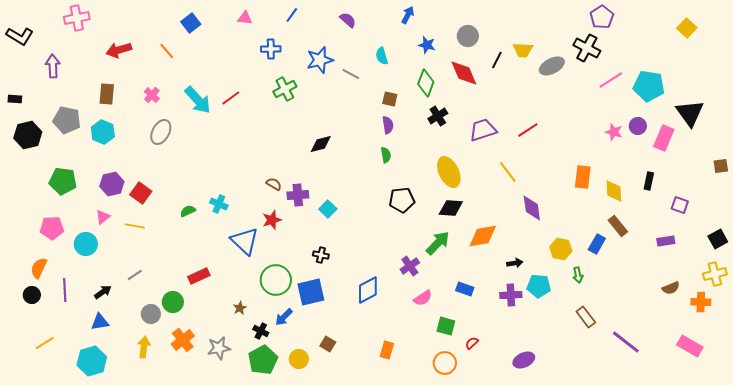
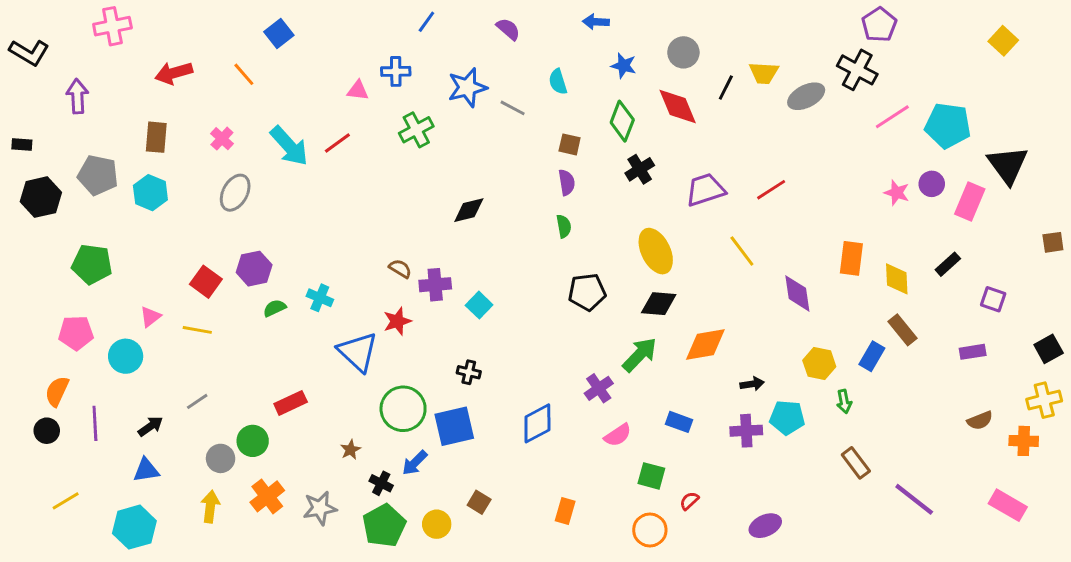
blue arrow: (408, 15) -> (596, 22), turned -114
pink triangle: (245, 18) -> (358, 90), moved
black rectangle: (649, 181) -> (948, 264), turned 36
purple hexagon: (112, 184) -> (254, 269), moved
purple diamond: (532, 208) -> (797, 293), moved

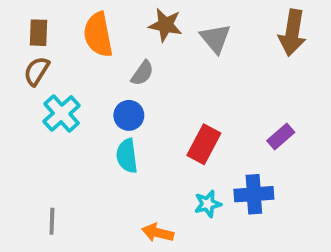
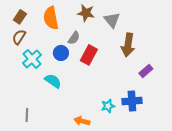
brown rectangle: (38, 33) -> (20, 17), turned 32
brown arrow: (292, 33) -> (128, 45), moved
blue circle: (129, 115) -> (61, 53), moved
red rectangle: (204, 144) -> (89, 55), moved
cyan semicircle: (127, 156) -> (53, 81), moved, turned 132

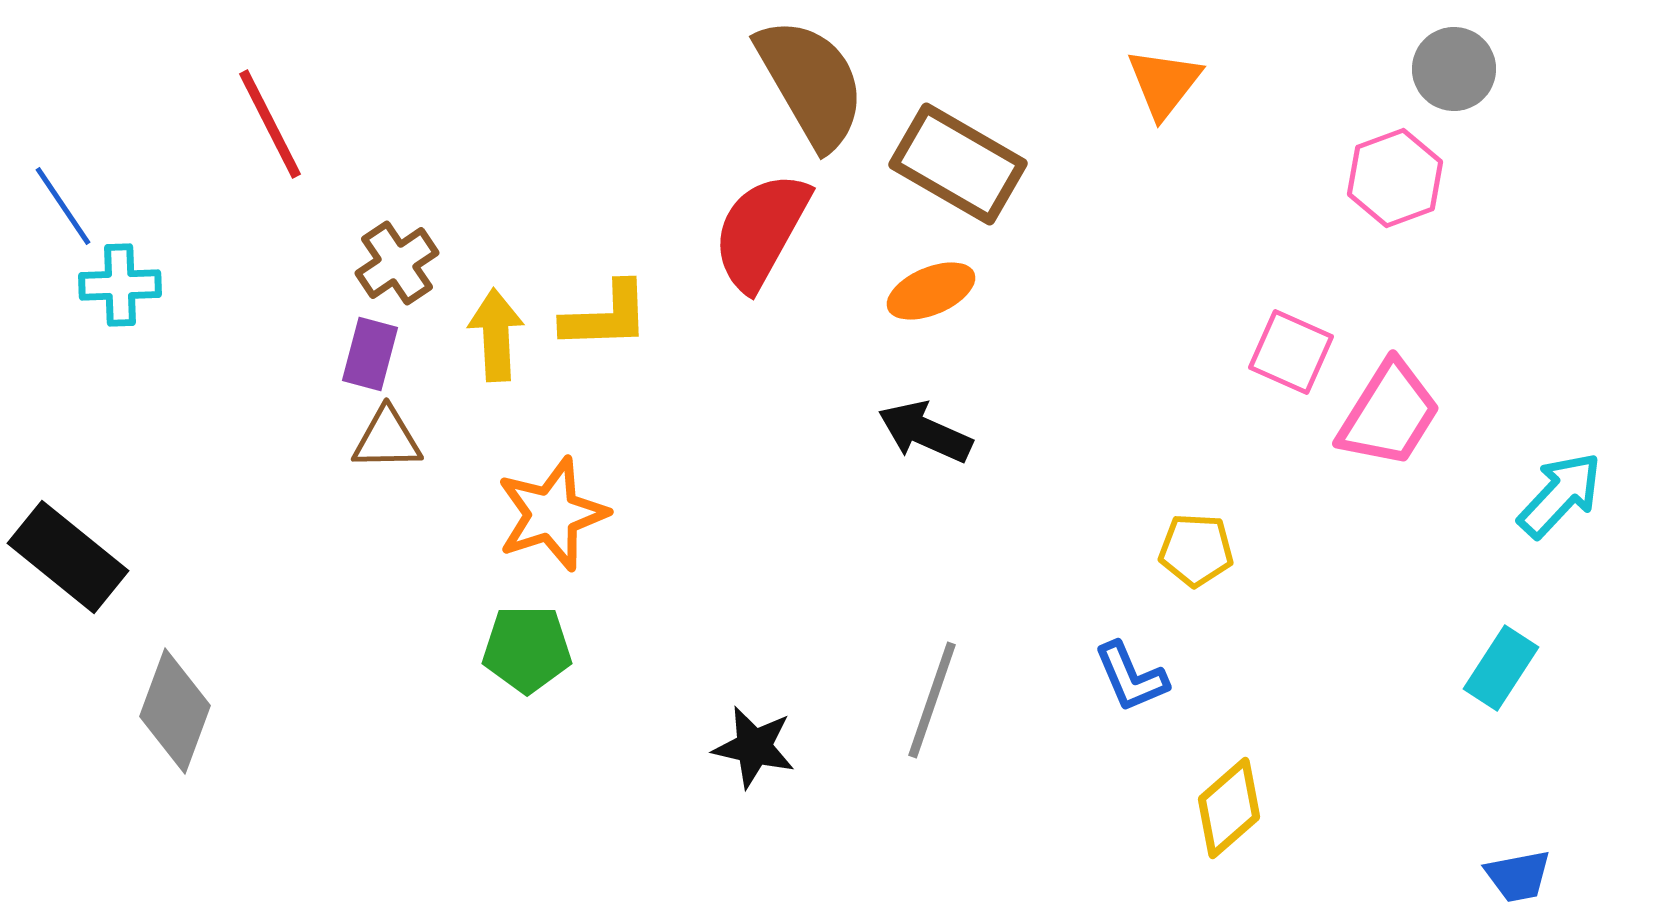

------------------------------

Problem: Write every record out again exactly, omitting the pictures they hold.

Solution to the exercise:
blue arrow: (408, 15) -> (596, 22), turned -114
pink triangle: (245, 18) -> (358, 90), moved
black rectangle: (649, 181) -> (948, 264), turned 36
purple hexagon: (112, 184) -> (254, 269), moved
purple diamond: (532, 208) -> (797, 293), moved

brown rectangle: (38, 33) -> (20, 17), turned 32
brown arrow: (292, 33) -> (128, 45), moved
blue circle: (129, 115) -> (61, 53), moved
red rectangle: (204, 144) -> (89, 55), moved
cyan semicircle: (127, 156) -> (53, 81), moved, turned 132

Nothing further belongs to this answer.